Where does the string "plus" appear in the records? Copy each line that holds it.
***** GIVEN DATA
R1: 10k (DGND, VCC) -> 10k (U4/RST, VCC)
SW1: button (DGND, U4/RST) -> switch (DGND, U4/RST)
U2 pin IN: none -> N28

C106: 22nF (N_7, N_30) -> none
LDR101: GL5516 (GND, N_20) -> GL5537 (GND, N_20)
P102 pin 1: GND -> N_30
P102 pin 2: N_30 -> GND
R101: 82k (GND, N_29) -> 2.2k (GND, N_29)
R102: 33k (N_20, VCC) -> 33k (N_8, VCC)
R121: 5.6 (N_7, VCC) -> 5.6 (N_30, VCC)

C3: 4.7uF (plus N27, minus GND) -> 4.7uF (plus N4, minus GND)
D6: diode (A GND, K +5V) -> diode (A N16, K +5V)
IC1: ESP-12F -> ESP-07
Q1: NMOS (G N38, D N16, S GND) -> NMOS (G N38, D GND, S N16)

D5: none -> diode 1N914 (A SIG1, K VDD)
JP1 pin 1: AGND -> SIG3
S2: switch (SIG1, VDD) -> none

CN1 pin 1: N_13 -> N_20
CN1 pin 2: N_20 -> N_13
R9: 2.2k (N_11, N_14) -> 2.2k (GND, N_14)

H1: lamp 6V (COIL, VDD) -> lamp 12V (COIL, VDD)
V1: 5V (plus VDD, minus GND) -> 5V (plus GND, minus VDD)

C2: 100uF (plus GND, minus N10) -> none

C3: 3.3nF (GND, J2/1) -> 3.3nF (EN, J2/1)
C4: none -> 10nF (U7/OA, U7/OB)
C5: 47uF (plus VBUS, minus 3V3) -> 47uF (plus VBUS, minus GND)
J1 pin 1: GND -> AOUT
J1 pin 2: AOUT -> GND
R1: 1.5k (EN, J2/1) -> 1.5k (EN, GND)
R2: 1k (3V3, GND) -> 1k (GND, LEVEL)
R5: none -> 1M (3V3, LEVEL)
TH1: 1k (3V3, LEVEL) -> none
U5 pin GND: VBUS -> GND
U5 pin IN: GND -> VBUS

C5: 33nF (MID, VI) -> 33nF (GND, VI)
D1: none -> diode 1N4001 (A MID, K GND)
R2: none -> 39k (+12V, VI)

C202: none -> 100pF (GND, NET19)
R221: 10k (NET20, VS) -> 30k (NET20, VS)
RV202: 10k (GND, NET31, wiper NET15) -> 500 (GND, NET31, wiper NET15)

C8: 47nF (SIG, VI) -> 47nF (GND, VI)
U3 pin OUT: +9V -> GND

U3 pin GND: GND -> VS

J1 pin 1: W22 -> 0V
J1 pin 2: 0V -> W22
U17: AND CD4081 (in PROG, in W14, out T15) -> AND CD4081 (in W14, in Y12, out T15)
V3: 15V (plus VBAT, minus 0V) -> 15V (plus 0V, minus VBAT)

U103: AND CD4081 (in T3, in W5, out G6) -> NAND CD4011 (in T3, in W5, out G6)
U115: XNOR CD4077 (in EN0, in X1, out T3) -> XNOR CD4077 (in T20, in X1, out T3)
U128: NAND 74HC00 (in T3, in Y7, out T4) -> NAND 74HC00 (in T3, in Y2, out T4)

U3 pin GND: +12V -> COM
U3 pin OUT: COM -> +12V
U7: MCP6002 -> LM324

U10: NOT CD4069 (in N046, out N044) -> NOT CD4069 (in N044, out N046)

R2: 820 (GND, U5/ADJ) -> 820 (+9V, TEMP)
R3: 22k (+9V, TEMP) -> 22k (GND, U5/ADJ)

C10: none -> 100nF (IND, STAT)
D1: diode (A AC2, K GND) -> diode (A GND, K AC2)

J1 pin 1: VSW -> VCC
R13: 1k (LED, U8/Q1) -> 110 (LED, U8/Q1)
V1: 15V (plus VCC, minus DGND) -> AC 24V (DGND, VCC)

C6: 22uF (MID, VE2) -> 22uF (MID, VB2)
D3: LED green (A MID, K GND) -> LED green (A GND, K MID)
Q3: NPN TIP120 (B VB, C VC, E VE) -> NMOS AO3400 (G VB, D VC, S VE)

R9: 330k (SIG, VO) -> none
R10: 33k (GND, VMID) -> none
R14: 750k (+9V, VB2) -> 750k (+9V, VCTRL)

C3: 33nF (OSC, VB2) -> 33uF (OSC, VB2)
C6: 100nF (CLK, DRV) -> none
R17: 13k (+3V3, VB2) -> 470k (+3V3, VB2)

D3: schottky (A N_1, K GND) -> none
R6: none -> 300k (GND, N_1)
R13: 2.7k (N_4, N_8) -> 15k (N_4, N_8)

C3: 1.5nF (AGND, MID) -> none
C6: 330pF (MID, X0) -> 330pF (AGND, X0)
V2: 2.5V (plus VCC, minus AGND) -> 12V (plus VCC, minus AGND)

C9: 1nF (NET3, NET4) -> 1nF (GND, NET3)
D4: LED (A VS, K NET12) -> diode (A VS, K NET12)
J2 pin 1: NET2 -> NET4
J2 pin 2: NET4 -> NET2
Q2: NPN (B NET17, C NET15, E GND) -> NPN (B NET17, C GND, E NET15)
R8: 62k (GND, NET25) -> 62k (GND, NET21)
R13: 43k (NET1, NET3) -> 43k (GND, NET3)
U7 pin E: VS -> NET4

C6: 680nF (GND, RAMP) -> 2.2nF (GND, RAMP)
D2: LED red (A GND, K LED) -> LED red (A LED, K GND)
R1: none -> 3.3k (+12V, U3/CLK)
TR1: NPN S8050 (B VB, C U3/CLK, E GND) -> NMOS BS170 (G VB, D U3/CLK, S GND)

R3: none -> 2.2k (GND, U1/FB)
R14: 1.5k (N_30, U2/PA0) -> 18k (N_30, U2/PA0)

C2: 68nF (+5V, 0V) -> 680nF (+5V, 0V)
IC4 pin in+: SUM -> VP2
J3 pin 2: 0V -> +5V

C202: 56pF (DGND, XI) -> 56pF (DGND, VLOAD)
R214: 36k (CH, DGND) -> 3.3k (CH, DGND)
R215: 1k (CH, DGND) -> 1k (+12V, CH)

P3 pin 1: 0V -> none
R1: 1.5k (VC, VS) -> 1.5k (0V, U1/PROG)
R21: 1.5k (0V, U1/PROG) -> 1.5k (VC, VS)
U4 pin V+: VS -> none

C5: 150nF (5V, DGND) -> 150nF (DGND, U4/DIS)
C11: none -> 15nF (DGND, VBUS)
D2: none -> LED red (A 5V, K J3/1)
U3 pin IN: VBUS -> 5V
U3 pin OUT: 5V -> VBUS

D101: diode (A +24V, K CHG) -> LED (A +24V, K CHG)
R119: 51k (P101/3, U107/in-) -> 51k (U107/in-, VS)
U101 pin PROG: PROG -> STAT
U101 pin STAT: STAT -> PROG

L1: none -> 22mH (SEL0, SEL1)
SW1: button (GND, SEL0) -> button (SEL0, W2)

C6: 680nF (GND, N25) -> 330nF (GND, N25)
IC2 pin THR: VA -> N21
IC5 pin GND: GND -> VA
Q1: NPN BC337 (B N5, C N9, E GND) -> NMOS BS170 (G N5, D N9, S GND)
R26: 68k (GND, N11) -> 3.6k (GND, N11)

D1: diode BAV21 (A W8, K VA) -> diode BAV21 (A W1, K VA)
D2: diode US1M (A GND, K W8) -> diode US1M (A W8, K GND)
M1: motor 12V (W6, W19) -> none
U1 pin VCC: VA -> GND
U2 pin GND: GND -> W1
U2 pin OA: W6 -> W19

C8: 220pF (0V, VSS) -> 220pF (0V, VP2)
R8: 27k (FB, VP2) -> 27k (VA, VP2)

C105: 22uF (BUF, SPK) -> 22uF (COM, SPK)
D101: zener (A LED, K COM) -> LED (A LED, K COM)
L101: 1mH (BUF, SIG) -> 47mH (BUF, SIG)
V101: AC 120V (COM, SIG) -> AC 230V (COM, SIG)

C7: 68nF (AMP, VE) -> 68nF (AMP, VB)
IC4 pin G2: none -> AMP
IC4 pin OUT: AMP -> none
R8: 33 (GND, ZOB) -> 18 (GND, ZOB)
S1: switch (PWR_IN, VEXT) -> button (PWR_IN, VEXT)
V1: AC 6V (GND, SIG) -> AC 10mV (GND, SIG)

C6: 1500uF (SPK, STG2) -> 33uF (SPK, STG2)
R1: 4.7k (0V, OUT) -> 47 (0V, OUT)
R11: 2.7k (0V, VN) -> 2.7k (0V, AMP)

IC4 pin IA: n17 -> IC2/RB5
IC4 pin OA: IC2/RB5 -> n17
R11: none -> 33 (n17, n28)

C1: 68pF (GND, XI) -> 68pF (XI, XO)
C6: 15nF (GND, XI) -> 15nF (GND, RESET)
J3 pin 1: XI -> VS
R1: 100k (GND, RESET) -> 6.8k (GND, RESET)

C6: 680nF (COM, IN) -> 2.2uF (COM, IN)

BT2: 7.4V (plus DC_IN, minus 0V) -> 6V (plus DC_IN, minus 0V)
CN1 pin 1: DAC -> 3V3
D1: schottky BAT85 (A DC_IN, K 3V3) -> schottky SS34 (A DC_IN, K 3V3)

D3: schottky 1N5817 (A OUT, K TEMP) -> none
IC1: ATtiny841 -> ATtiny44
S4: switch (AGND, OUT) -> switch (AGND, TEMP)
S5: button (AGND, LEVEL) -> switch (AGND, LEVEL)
**********
RESULT OF THIS TASK:
C3: 4.7uF (plus N27, minus GND) -> 4.7uF (plus N4, minus GND)
V1: 5V (plus VDD, minus GND) -> 5V (plus GND, minus VDD)
C2: 100uF (plus GND, minus N10) -> none
C5: 47uF (plus VBUS, minus 3V3) -> 47uF (plus VBUS, minus GND)
V3: 15V (plus VBAT, minus 0V) -> 15V (plus 0V, minus VBAT)
V1: 15V (plus VCC, minus DGND) -> AC 24V (DGND, VCC)
V2: 2.5V (plus VCC, minus AGND) -> 12V (plus VCC, minus AGND)
BT2: 7.4V (plus DC_IN, minus 0V) -> 6V (plus DC_IN, minus 0V)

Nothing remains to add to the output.